> [Brief]:
Set out the lines of the items as a numbered list, beginning with the very first line and ending with the line that contains "Question: Would you say white", inclusive. Leave out any blank lines.

> [Data to process]:

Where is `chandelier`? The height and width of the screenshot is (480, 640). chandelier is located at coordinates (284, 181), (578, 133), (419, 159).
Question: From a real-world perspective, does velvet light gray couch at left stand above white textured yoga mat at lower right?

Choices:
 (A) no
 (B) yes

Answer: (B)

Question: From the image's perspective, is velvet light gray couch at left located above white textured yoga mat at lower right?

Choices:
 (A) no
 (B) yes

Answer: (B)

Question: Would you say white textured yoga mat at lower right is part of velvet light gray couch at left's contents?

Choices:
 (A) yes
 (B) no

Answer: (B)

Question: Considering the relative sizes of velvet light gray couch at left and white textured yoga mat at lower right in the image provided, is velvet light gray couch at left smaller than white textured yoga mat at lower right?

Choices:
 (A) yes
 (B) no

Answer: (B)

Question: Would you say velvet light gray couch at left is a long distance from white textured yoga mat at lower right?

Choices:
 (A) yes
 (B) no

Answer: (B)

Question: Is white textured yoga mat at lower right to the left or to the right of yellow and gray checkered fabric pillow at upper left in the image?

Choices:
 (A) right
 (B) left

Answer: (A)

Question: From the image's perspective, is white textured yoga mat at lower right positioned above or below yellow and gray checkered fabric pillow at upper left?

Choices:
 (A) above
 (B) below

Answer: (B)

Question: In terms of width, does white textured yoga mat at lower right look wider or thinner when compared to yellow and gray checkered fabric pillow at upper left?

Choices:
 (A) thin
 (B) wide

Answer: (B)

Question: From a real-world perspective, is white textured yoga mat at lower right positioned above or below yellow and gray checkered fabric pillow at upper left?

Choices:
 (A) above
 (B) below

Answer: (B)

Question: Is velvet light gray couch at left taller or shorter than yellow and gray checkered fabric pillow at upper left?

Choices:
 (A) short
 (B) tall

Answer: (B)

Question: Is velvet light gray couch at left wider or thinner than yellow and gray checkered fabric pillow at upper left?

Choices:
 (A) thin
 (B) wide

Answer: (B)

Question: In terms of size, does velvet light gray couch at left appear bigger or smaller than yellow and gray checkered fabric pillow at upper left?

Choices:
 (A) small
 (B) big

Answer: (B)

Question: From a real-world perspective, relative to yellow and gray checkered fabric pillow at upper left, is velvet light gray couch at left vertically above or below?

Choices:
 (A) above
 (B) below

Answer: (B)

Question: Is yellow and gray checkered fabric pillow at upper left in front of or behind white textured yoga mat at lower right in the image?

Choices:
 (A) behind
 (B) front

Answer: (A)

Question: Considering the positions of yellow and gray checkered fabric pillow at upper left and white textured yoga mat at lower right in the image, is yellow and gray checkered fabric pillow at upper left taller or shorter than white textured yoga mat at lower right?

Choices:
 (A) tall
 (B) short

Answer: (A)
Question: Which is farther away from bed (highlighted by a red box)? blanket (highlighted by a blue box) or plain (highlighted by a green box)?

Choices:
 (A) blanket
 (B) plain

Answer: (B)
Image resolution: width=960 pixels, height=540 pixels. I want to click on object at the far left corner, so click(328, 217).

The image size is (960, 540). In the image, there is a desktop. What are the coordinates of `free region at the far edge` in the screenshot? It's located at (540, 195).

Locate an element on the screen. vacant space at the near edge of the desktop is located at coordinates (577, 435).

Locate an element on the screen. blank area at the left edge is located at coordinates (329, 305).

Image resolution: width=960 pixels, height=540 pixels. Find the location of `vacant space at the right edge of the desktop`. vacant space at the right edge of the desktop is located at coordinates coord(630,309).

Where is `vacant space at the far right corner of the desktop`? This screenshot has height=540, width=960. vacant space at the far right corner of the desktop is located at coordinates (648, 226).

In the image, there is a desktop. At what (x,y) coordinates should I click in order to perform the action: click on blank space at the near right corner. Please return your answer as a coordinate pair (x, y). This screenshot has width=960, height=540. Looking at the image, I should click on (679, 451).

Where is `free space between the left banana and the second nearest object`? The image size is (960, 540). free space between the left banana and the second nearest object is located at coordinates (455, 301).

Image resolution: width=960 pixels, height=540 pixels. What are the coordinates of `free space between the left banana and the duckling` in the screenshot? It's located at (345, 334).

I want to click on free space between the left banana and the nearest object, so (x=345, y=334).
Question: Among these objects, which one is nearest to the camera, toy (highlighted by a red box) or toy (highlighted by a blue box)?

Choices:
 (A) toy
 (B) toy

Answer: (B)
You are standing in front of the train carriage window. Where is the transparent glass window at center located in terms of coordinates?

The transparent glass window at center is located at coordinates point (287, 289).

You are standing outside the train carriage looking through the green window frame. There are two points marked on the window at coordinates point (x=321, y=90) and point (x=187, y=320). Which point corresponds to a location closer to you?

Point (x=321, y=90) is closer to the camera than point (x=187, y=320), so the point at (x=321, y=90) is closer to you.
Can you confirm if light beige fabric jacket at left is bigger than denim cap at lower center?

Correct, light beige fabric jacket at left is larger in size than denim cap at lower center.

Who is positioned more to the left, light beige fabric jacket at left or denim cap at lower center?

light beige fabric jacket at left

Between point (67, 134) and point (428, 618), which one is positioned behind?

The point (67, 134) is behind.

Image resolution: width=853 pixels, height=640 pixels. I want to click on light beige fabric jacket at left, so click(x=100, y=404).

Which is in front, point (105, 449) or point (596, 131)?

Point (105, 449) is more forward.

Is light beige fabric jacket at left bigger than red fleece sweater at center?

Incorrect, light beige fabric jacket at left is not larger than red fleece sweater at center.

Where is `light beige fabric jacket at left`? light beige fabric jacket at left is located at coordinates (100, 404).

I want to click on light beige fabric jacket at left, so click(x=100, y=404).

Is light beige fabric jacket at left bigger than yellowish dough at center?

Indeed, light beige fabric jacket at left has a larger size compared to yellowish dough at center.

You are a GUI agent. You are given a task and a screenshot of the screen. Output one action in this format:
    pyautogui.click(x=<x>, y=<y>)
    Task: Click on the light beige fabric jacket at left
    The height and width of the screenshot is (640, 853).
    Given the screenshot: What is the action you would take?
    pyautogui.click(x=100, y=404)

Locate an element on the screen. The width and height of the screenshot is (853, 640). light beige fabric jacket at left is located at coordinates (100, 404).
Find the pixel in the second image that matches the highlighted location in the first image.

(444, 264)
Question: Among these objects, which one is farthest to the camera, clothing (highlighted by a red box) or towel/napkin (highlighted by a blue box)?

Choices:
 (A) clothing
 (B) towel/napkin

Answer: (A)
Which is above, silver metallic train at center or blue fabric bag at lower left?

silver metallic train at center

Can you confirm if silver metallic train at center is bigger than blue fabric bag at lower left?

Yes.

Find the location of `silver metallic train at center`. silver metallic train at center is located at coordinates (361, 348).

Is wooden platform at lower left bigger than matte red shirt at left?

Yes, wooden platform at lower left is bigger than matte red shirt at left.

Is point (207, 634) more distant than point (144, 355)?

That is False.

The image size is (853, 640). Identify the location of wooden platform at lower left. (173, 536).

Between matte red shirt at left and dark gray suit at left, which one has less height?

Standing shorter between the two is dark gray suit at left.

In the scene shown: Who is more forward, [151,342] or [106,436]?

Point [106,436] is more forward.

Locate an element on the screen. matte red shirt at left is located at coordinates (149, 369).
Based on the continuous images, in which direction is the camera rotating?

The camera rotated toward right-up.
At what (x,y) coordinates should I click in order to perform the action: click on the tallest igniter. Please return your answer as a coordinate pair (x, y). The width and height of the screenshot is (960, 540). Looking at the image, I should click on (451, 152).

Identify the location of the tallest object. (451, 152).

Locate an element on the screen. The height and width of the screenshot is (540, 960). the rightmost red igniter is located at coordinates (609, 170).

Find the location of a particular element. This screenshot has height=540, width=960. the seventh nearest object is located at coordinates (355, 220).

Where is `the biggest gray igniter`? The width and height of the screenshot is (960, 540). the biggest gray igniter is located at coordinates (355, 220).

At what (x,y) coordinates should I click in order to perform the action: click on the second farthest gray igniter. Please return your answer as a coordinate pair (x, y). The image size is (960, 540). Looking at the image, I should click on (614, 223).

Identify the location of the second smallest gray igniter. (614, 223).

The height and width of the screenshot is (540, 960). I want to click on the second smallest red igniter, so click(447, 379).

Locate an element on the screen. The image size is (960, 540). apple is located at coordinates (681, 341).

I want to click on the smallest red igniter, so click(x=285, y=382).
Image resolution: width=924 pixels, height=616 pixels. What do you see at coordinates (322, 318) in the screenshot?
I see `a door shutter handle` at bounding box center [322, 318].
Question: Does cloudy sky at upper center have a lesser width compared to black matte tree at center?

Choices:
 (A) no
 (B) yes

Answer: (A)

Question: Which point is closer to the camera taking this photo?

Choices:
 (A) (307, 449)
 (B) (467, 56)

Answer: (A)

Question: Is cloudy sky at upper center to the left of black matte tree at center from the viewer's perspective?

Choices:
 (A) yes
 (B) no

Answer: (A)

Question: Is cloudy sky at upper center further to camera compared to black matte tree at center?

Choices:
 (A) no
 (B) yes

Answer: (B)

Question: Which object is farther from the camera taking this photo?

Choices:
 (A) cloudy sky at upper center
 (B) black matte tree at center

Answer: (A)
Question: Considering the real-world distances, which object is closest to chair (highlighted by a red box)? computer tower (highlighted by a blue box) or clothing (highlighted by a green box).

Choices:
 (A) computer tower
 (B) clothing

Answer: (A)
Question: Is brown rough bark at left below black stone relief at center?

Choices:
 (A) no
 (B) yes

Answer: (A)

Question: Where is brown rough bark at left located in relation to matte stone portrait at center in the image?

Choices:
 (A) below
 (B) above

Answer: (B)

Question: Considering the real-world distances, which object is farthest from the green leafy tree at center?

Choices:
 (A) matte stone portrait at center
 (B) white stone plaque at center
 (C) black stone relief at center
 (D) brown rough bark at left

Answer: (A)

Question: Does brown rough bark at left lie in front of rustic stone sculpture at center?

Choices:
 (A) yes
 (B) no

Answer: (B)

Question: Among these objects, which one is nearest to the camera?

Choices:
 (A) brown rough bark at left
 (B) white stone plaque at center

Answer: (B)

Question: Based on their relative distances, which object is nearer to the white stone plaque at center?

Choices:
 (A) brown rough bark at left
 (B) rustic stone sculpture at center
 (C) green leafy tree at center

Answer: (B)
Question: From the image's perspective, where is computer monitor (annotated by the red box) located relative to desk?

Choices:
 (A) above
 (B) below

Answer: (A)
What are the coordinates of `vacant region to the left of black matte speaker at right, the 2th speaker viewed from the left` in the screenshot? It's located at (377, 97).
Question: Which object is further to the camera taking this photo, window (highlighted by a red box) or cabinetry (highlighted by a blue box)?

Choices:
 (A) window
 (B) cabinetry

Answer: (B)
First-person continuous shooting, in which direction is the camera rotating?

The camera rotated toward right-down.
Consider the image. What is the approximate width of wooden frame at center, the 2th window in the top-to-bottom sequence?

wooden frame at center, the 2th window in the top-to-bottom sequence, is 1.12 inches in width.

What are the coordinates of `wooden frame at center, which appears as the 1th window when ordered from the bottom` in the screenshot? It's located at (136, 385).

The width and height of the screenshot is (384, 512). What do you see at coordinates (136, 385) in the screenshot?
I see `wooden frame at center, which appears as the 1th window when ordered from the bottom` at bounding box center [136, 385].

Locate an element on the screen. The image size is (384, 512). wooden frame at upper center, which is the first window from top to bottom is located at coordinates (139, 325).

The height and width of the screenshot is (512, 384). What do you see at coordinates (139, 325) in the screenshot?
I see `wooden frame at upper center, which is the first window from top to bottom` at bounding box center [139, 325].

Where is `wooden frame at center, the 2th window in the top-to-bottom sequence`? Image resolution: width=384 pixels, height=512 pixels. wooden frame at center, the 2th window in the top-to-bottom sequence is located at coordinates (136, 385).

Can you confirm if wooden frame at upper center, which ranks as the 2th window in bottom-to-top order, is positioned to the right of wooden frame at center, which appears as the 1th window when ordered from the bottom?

> [Task response]:
1. Where is `chandelier`? The height and width of the screenshot is (480, 640). chandelier is located at coordinates (284, 181), (578, 133), (419, 159).
2. Question: From a real-world perspective, does velvet light gray couch at left stand above white textured yoga mat at lower right?
3. Choices:
4.  (A) no
5.  (B) yes
6. Answer: (B)
7. Question: From the image's perspective, is velvet light gray couch at left located above white textured yoga mat at lower right?
8. Choices:
9.  (A) no
10.  (B) yes
11. Answer: (B)
12. Question: Would you say white textured yoga mat at lower right is part of velvet light gray couch at left's contents?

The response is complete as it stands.